◆ Recorded information ◆
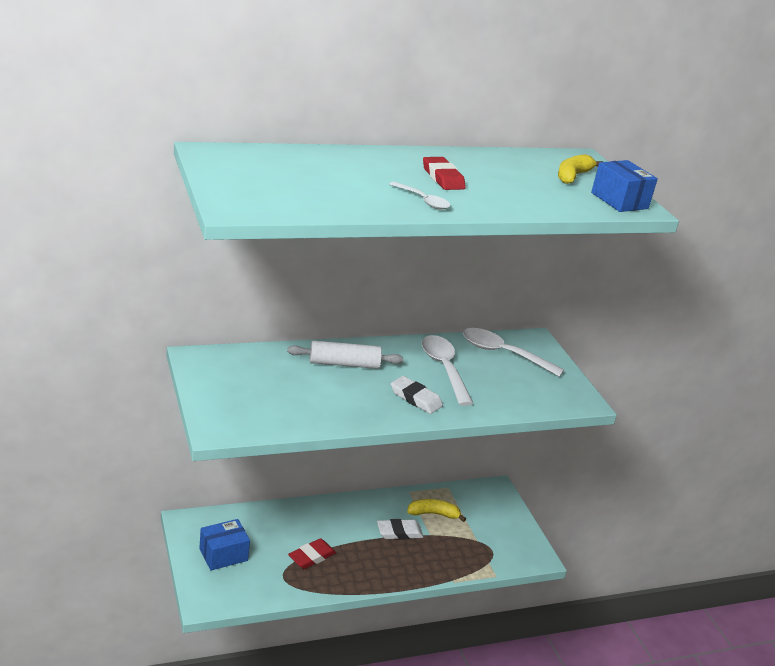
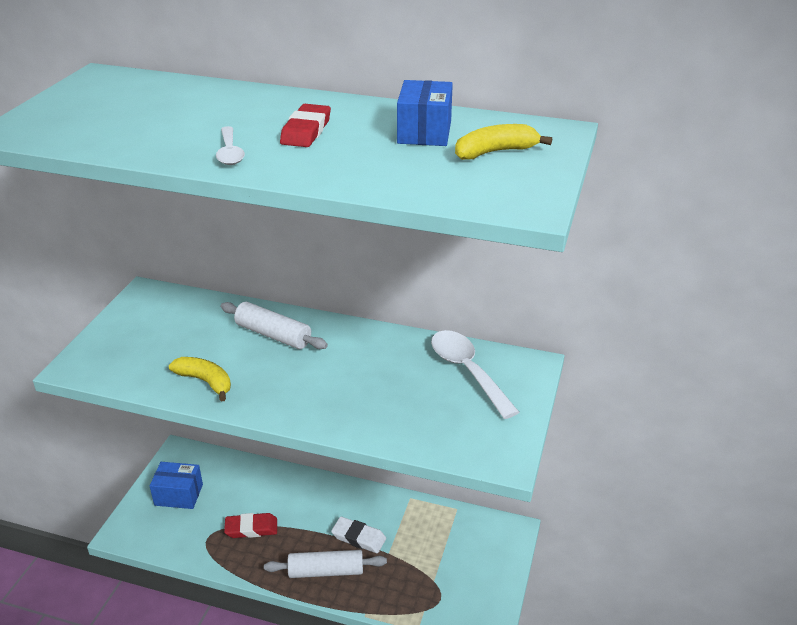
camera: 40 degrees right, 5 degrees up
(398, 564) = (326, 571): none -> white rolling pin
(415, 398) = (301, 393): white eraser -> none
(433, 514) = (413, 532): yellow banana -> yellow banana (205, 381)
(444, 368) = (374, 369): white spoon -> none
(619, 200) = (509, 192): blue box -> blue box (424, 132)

* * *

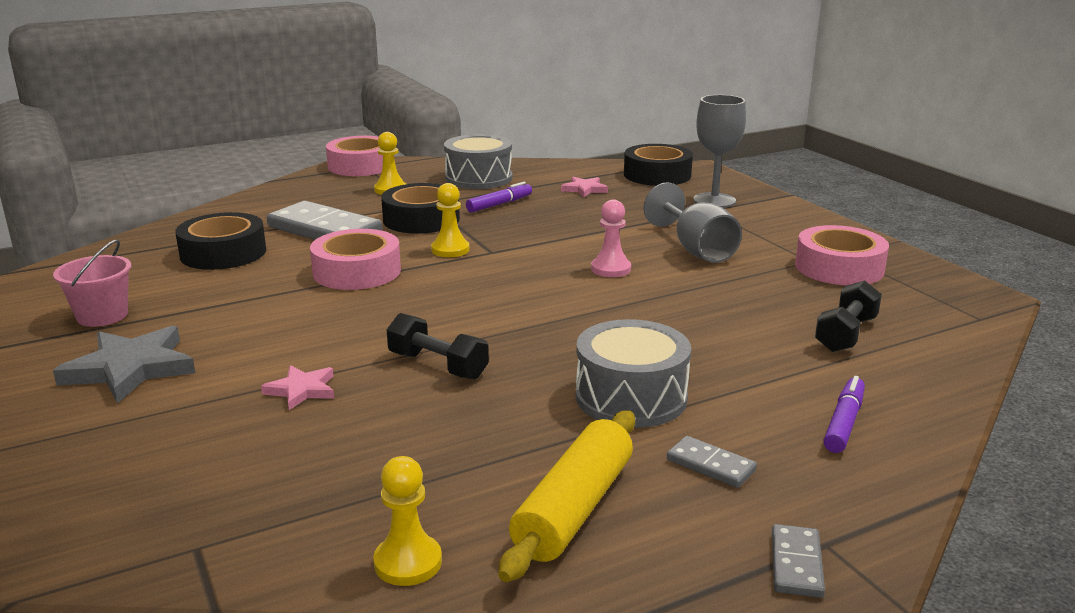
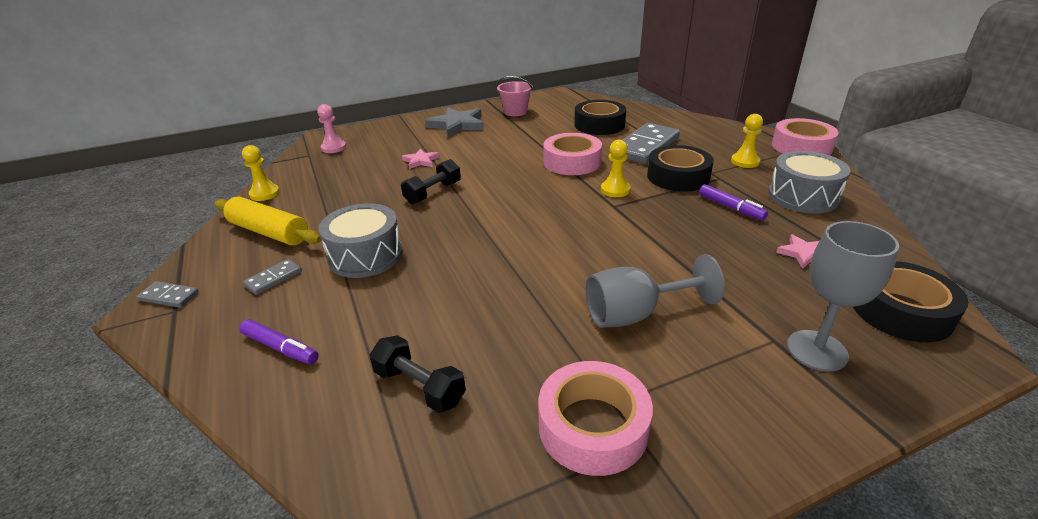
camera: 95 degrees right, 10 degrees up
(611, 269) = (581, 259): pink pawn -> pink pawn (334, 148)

◆ Description of the task ◆
The lines to show are those in the data above that include "degrees".

◆ Response for this exercise ◆
camera: 40 degrees right, 5 degrees up
camera: 95 degrees right, 10 degrees up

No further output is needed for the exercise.